▸ **What this task involves**
Only lines holding "none" are wanted; copy each of them from the records below.

▸ **Information provided**
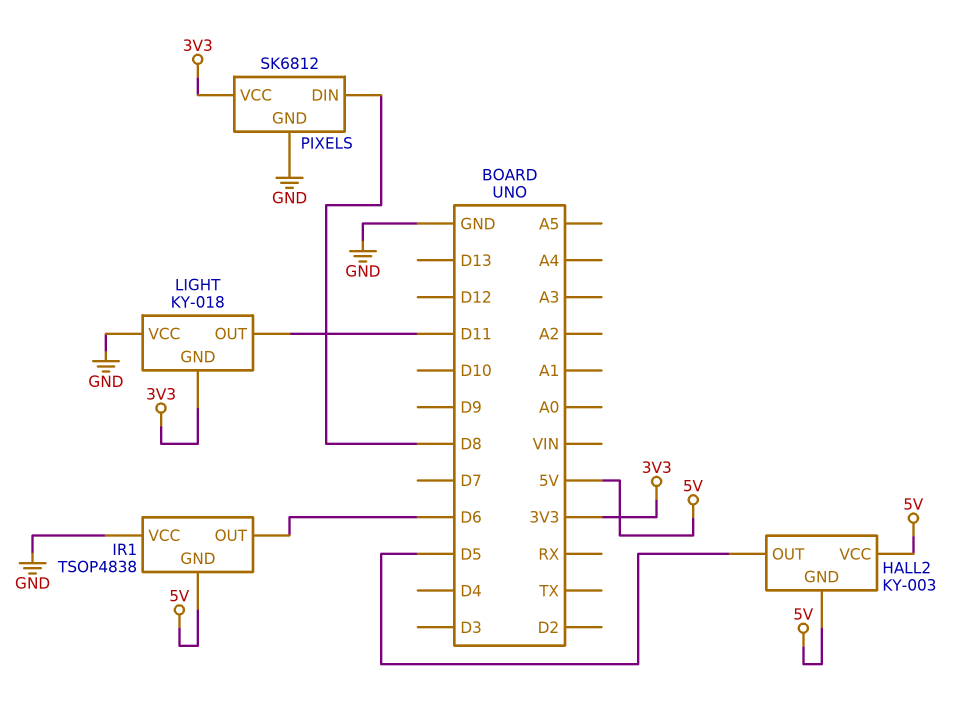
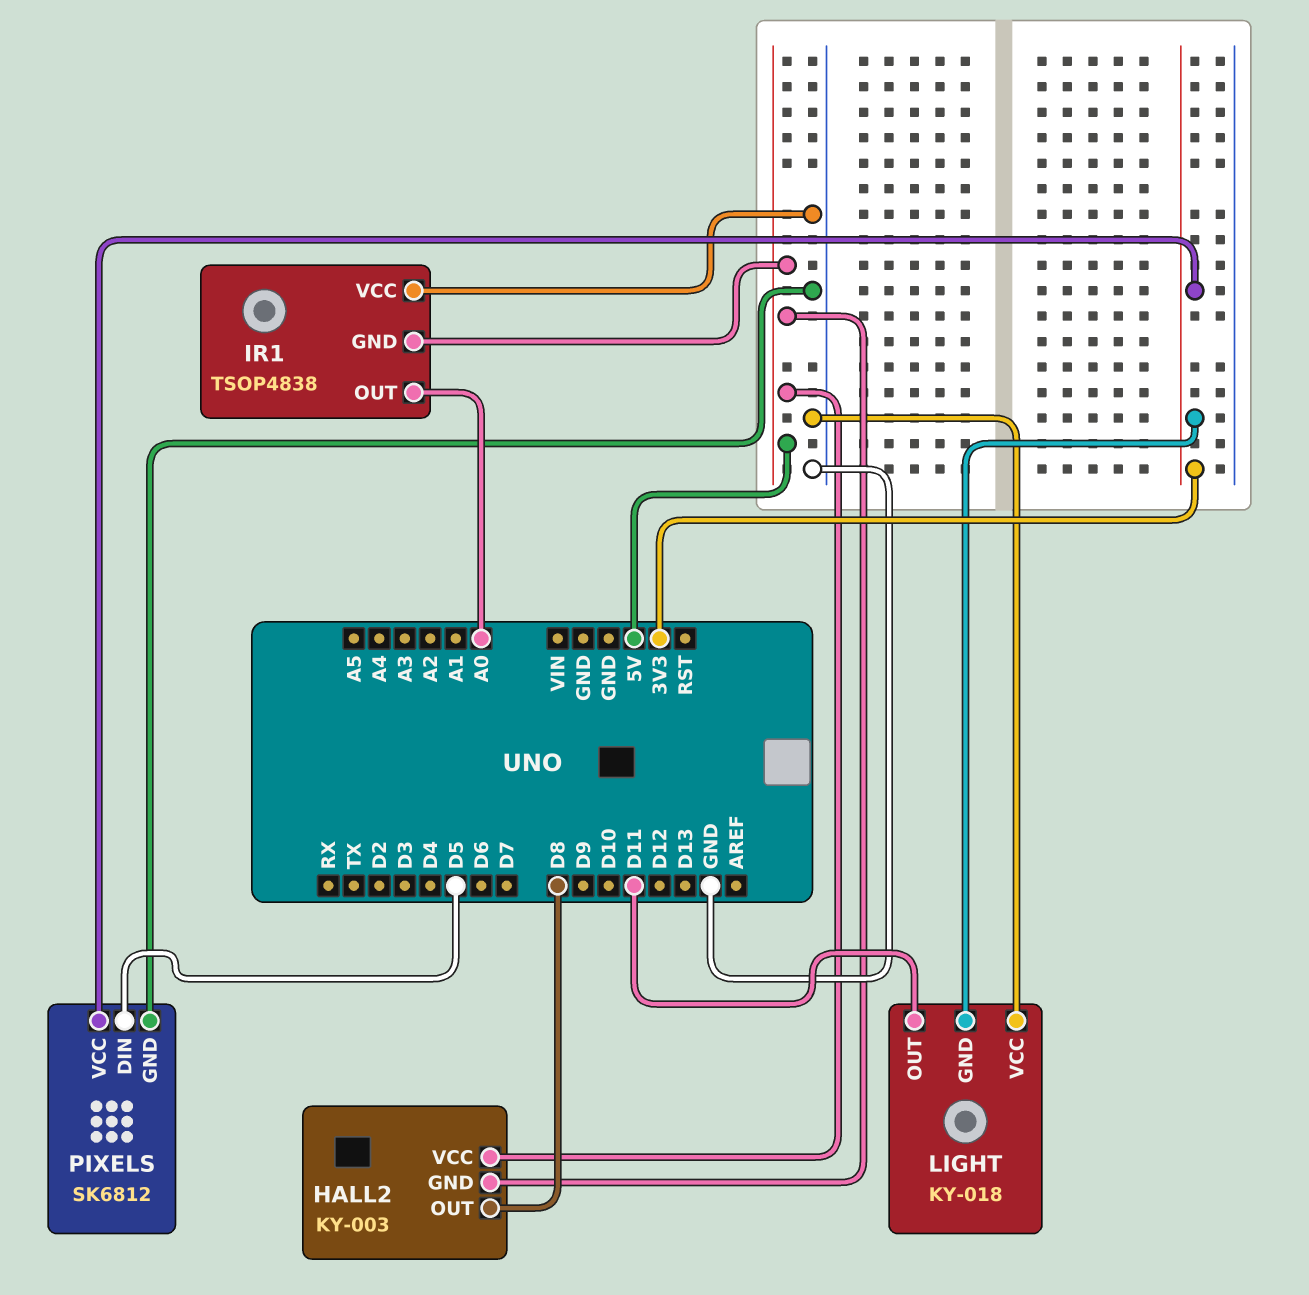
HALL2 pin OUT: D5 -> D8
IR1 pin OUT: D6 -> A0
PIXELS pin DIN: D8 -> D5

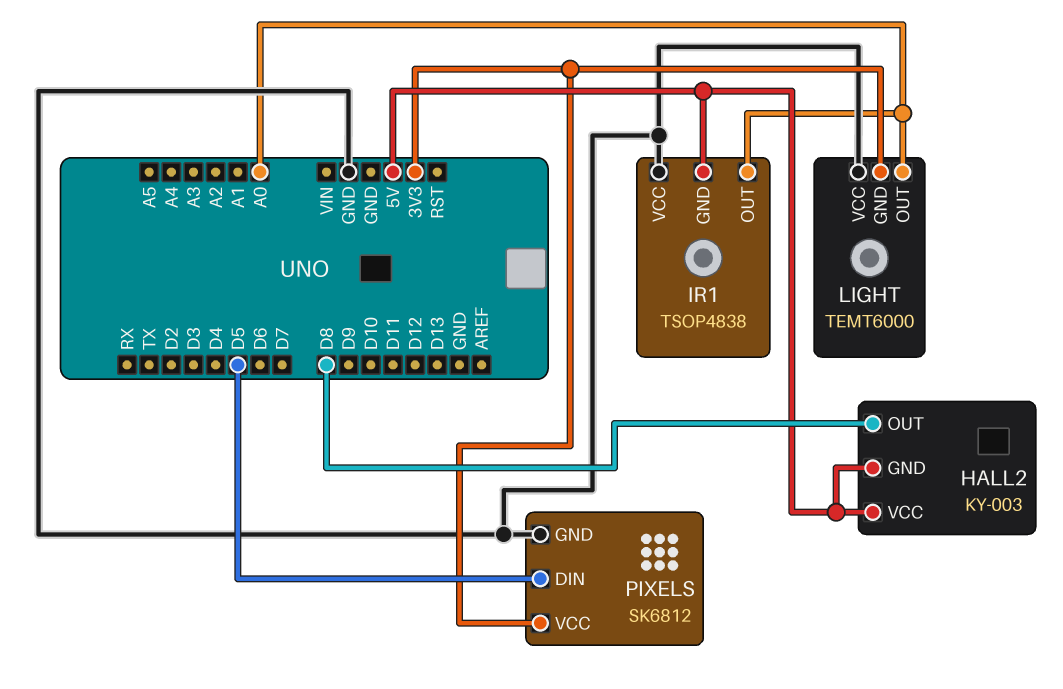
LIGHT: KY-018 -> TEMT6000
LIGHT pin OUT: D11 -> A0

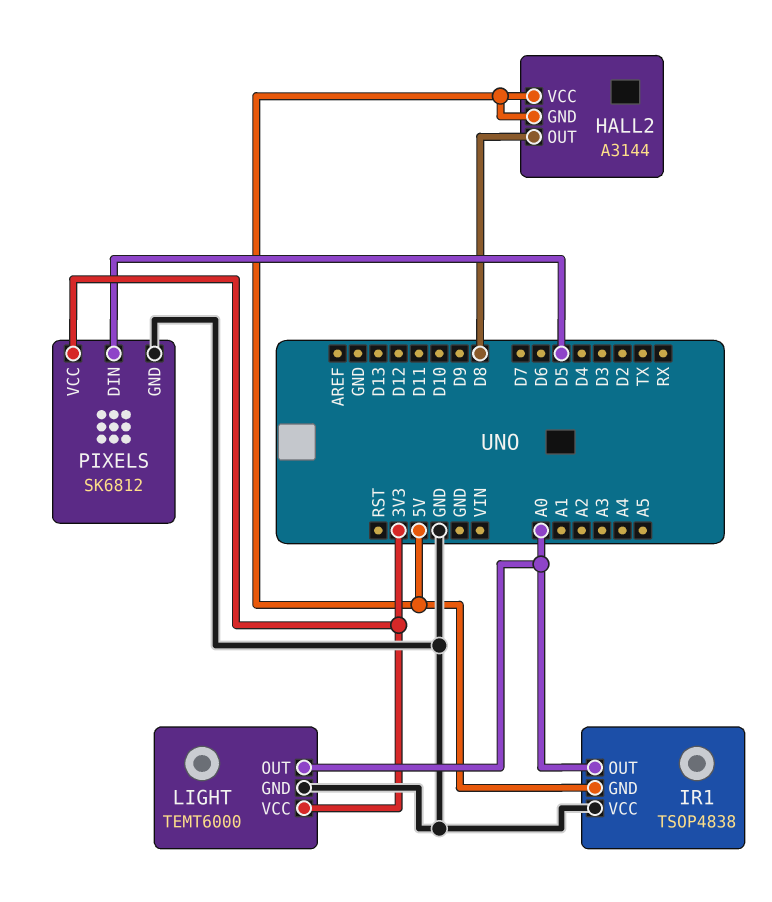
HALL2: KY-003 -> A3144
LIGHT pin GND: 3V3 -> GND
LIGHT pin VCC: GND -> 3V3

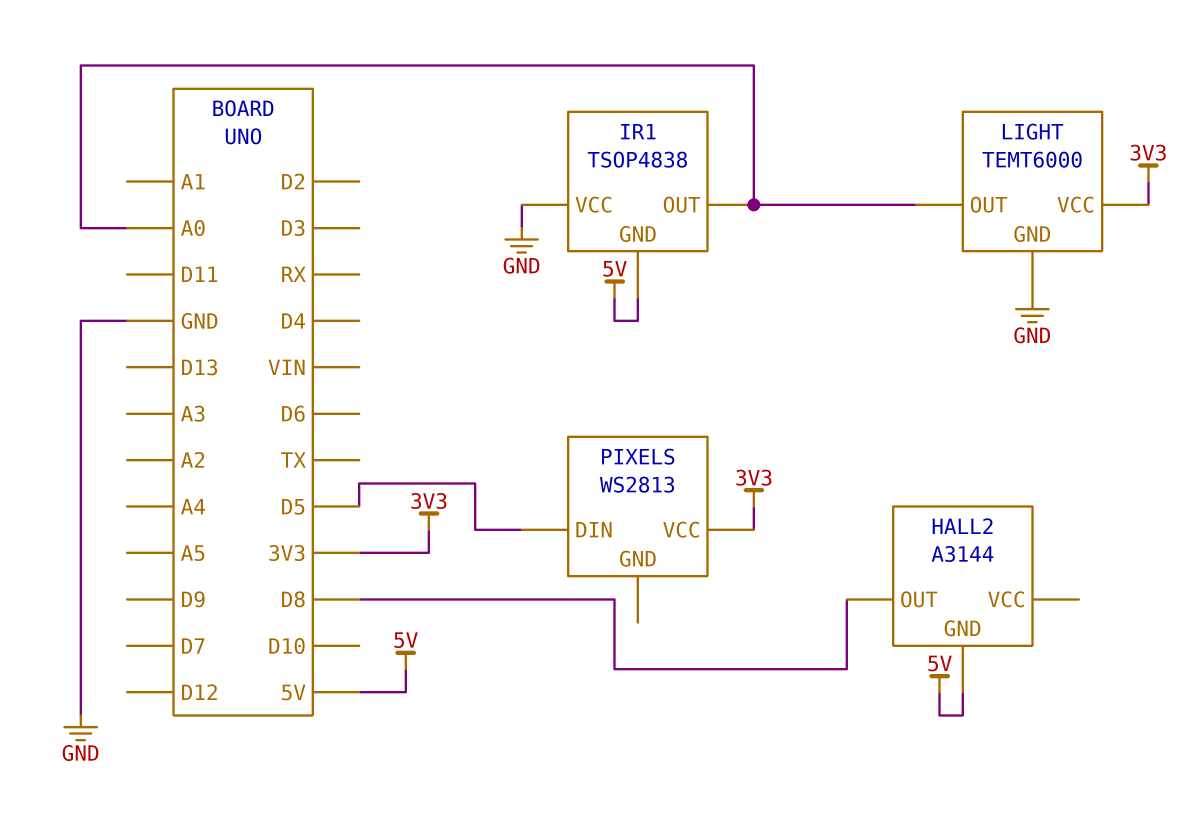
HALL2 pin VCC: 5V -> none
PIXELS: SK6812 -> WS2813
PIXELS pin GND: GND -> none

▸ **Response to this exercise**
HALL2 pin VCC: 5V -> none
PIXELS pin GND: GND -> none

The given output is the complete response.